Image change detection data:
★ ★ ★

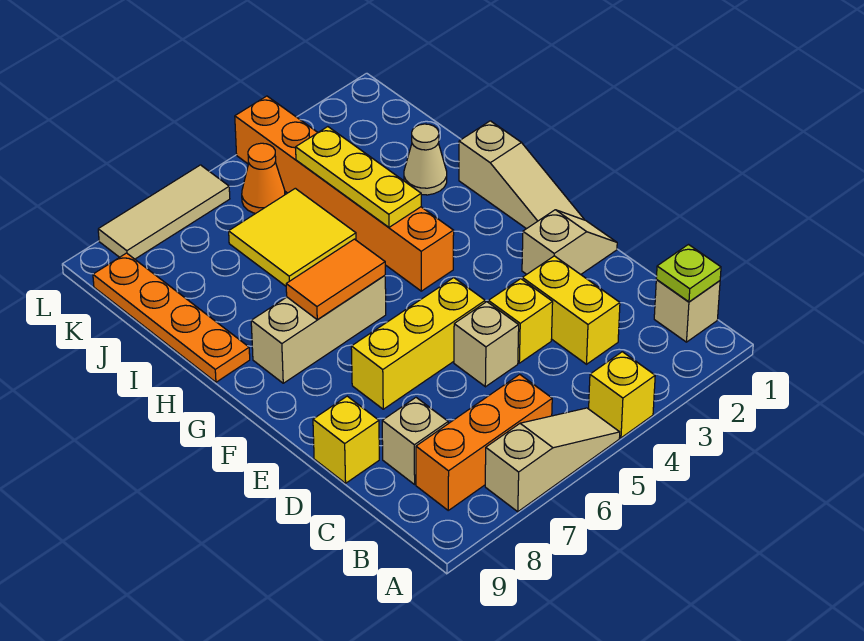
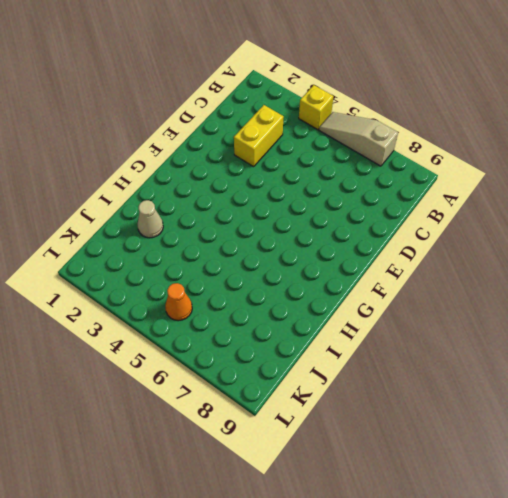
none -> tan brick B1 level 1
none -> orange brick B6:B8 level 1
none -> tan brick C8 level 1

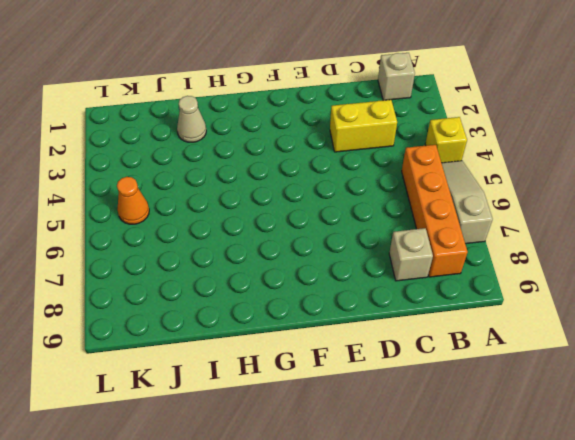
orange brick B5:B8 level 1 -> orange brick B6:B8 level 1
none -> yellow brick D4 level 1
none -> tan brick D5 level 1
none -> yellow brick D9 level 1

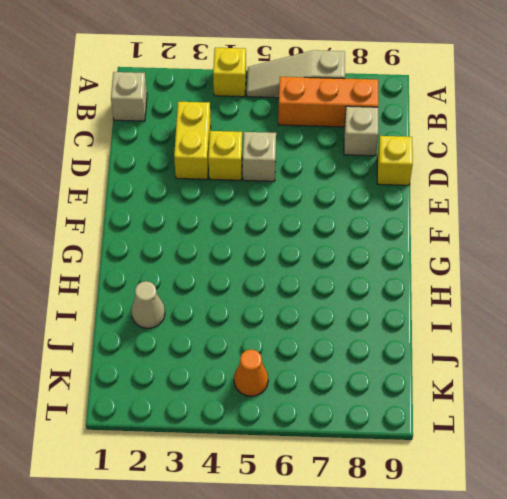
none -> tan slope E1:E2 level 1 top 2
none -> yellow brick E5:E7 level 1
none -> tan slope F1:H1 level 1 top H

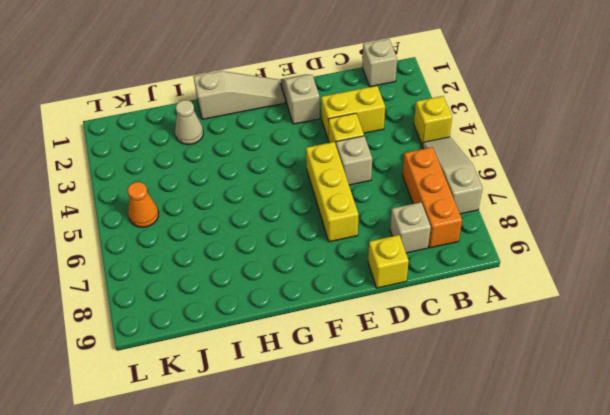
none -> orange brick G4:L4 level 1
none -> tan brick G6:G8 level 1
none -> orange plate H9:K9 level 1

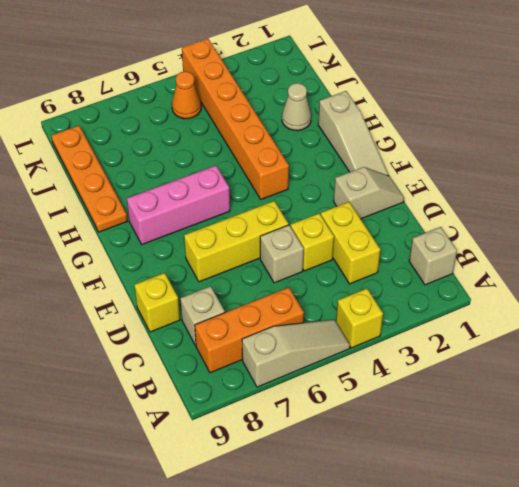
pink brick G6:G8 level 1 -> tan brick G6:G8 level 1
none -> yellow tile I5:J6 level 1
none -> tan tile L6:L8 level 1
none -> lime plate B1 level 2

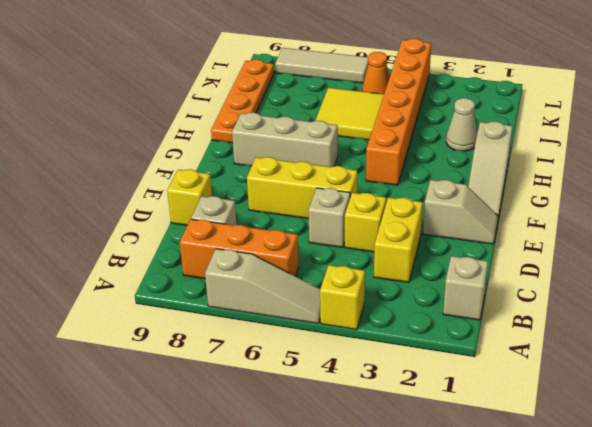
none -> lime plate B1 level 2
none -> orange tile G6:G7 level 2
none -> yellow plate H4:J4 level 2

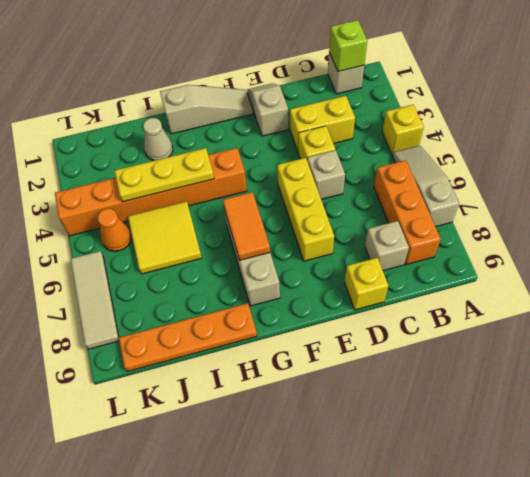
lime brick B1 level 2 -> lime plate B1 level 2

★ ★ ★

WHAT NEEDS TO BE DONE
Could you reproduce exactly, and only, the lines from the start of the records through the line containing "none -> orange tile G6:G7 level 2", leaving out the pictures?

RESULT OF THE TASK
none -> tan brick B1 level 1
none -> orange brick B6:B8 level 1
none -> tan brick C8 level 1

orange brick B5:B8 level 1 -> orange brick B6:B8 level 1
none -> yellow brick D4 level 1
none -> tan brick D5 level 1
none -> yellow brick D9 level 1

none -> tan slope E1:E2 level 1 top 2
none -> yellow brick E5:E7 level 1
none -> tan slope F1:H1 level 1 top H

none -> orange brick G4:L4 level 1
none -> tan brick G6:G8 level 1
none -> orange plate H9:K9 level 1

pink brick G6:G8 level 1 -> tan brick G6:G8 level 1
none -> yellow tile I5:J6 level 1
none -> tan tile L6:L8 level 1
none -> lime plate B1 level 2

none -> lime plate B1 level 2
none -> orange tile G6:G7 level 2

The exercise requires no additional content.